[Task objective] From the line that contains "(225, 212) = (541, 432): red" to the last line of the entries, write each line out exactly; include both ends and nothing else.

------------------------------------------------

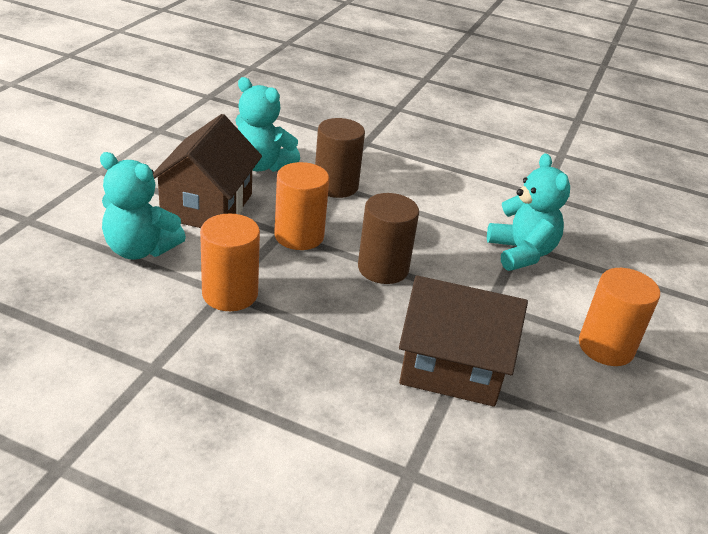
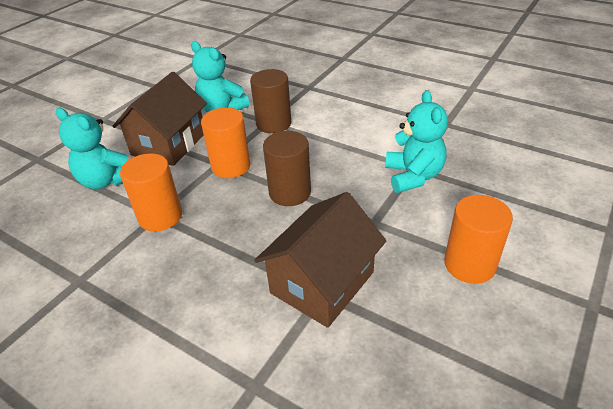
camera: 15 degrees right, 5 degrees up
(452, 367) = (322, 282): brown house -> brown house turned 75 degrees counterclockwise

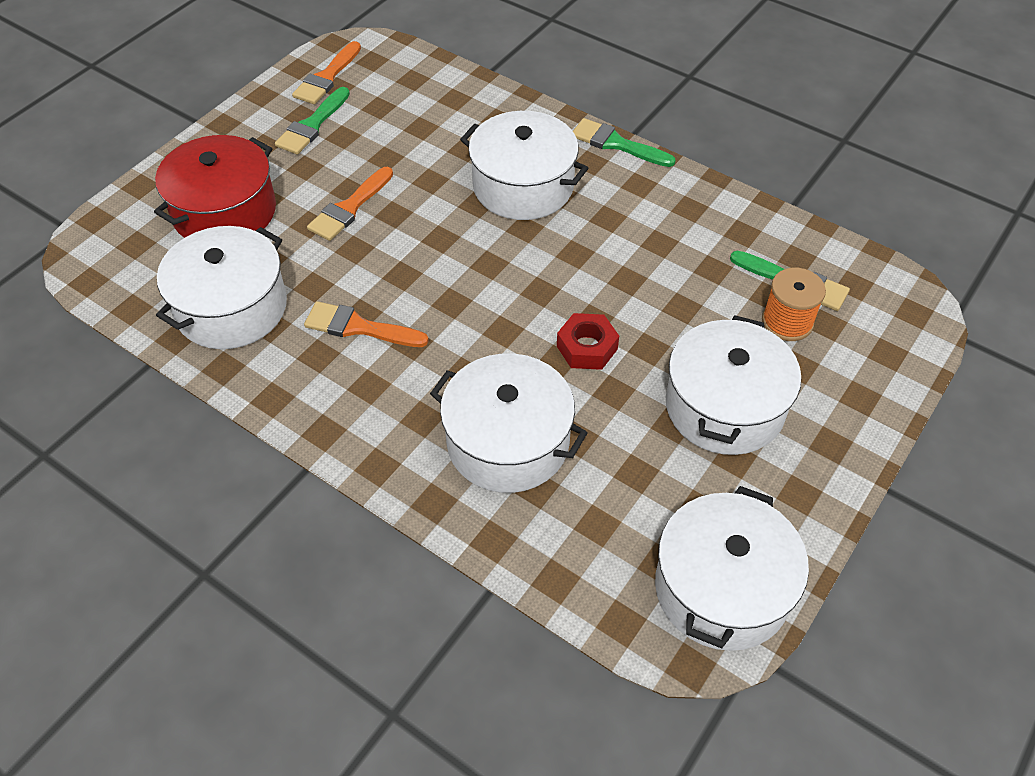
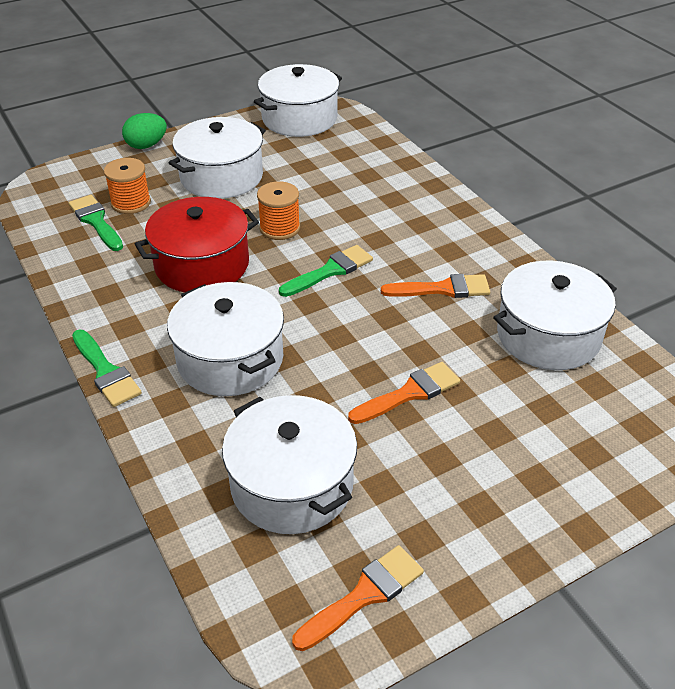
camera: 155 degrees left, 10 degrees down
(225, 212) = (541, 432): red pot -> red pot (202, 265)
(312, 125) = (412, 516): green brush -> green brush (330, 271)
(359, 327) = (442, 289): orange brush -> orange brush turned 45 degrees counterclockwise
(508, 442) = (371, 197): white pot -> white pot (292, 484)
(587, 347) = (280, 228): red nut -> orange spool
(877, 429) = (146, 145): none -> green egg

------------------------------------------------

[Answer to this problem]
(225, 212) = (541, 432): red pot -> red pot (202, 265)
(312, 125) = (412, 516): green brush -> green brush (330, 271)
(359, 327) = (442, 289): orange brush -> orange brush turned 45 degrees counterclockwise
(508, 442) = (371, 197): white pot -> white pot (292, 484)
(587, 347) = (280, 228): red nut -> orange spool
(877, 429) = (146, 145): none -> green egg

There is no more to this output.